→ **REQUIREMENT**
Look through the data for the string "none". Copy every line where it is found.

[Opening RECORDS SUPPLIED section]

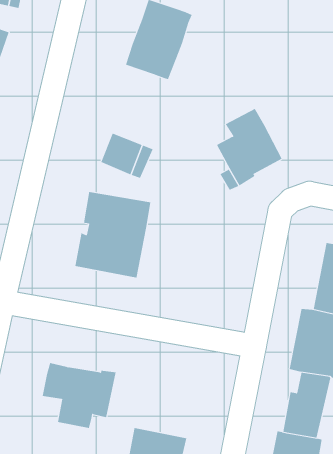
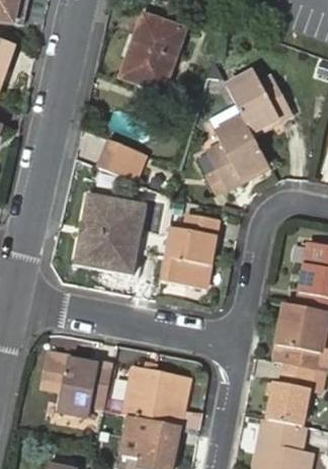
building: none -> [227,70,293,133]
building: none -> [159,215,217,290]
building: none -> [124,368,188,425]

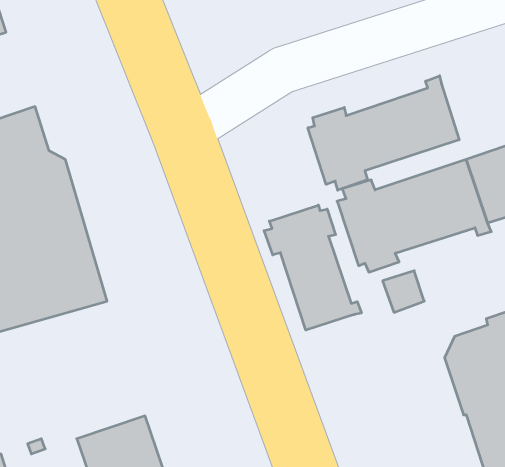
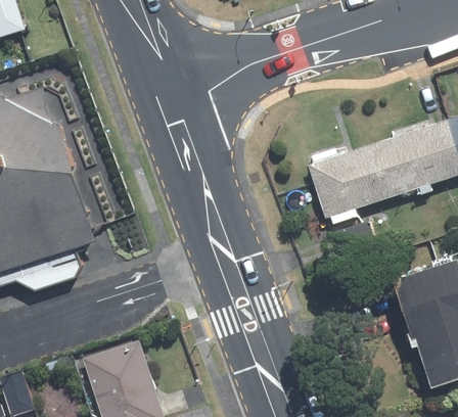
building: [308,76,459,190] -> none
building: [264,205,361,330] -> none

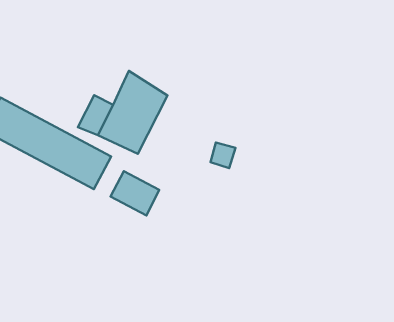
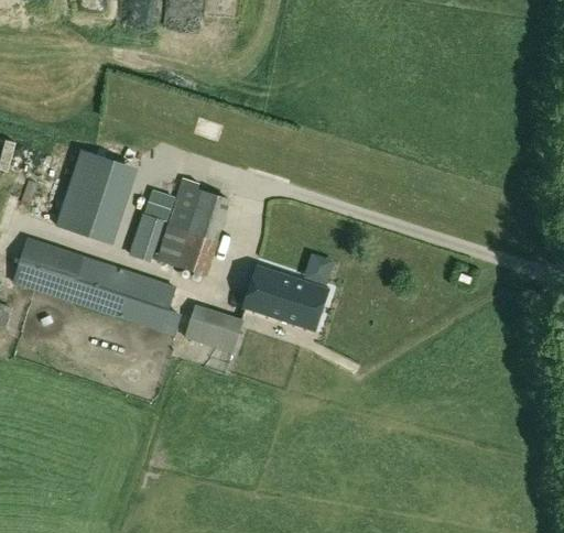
building: none -> [55,150,138,248]
building: none -> [142,188,174,222]
building: none -> [242,263,329,329]

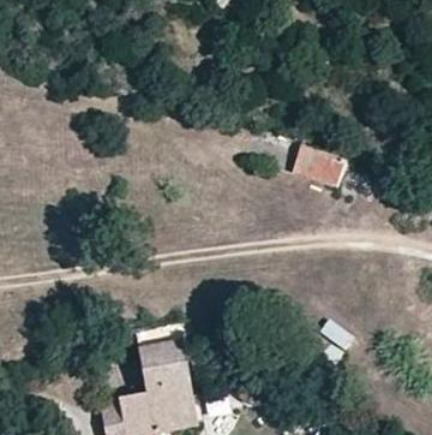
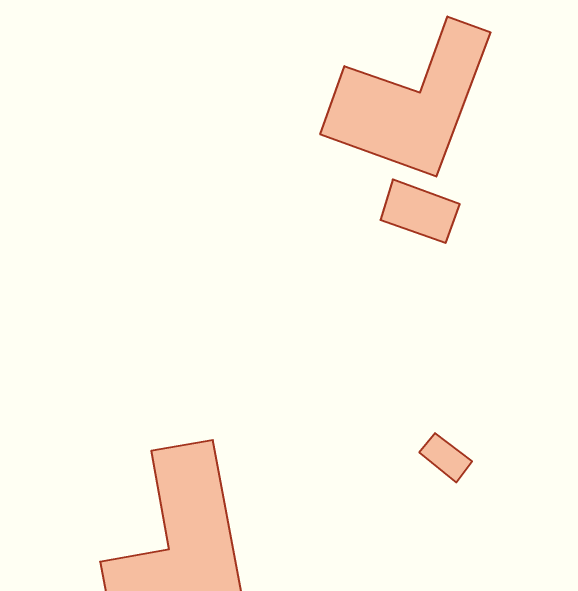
building: none -> [320,16,491,177]

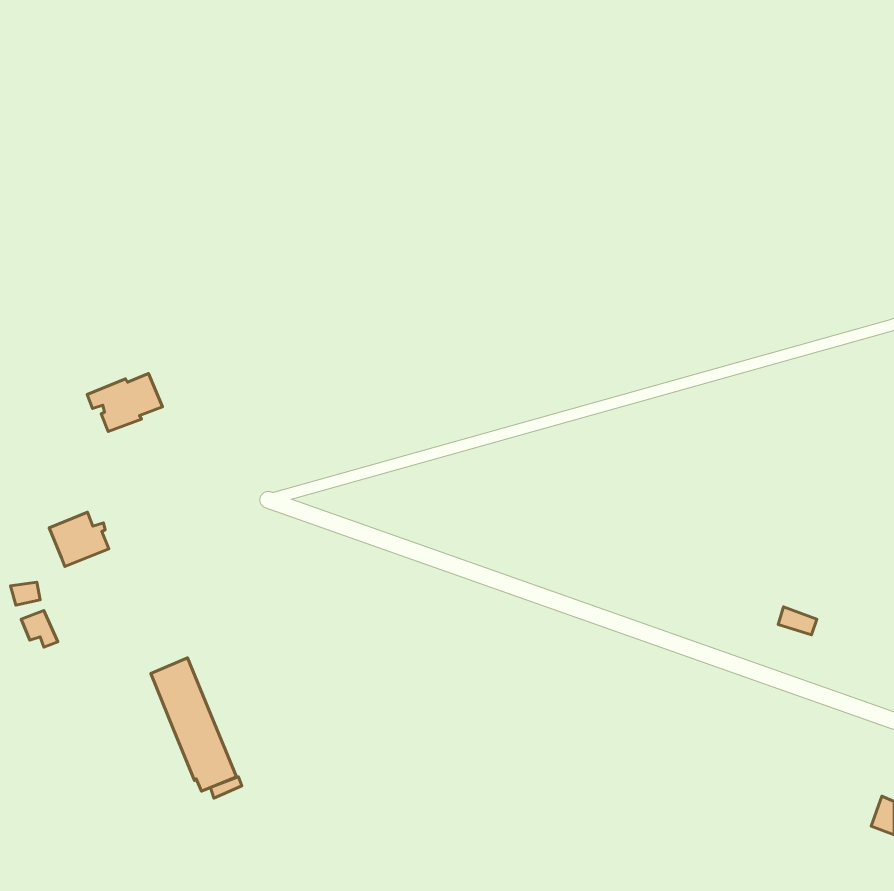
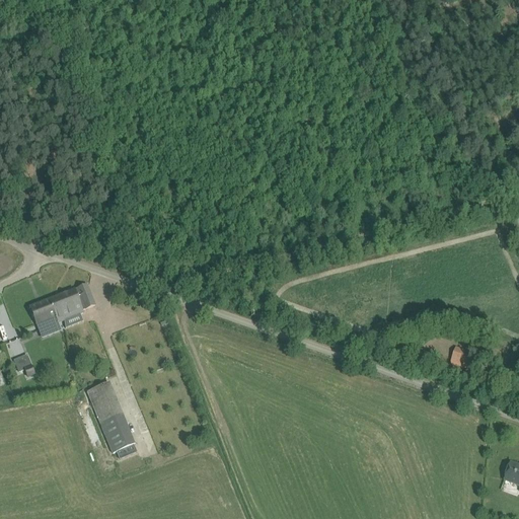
building: [87,374,162,431] -> [51,284,94,317]

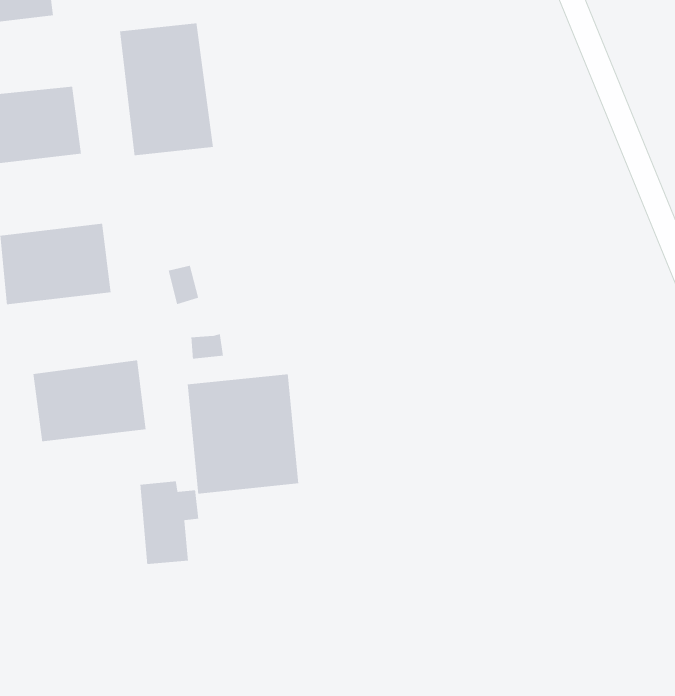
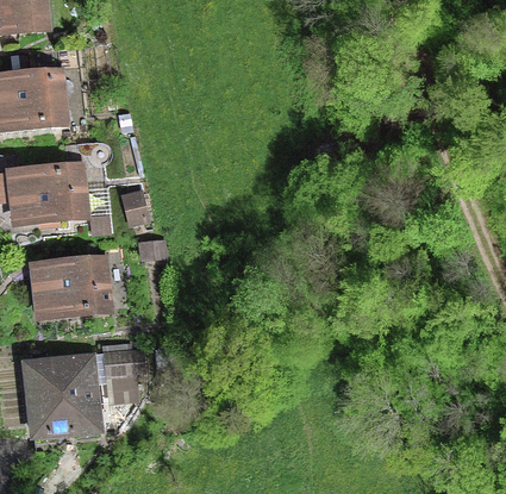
building: [119,23,214,156] -> none
building: [187,373,299,495] -> [25,351,101,433]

[Closing RECORDS SUPPLIED section]

→ **SOLUTION FOR THIS TASK**
building: none -> [227,70,293,133]
building: none -> [159,215,217,290]
building: none -> [124,368,188,425]
building: [308,76,459,190] -> none
building: [264,205,361,330] -> none
building: none -> [55,150,138,248]
building: none -> [142,188,174,222]
building: none -> [242,263,329,329]
building: none -> [320,16,491,177]
building: [119,23,214,156] -> none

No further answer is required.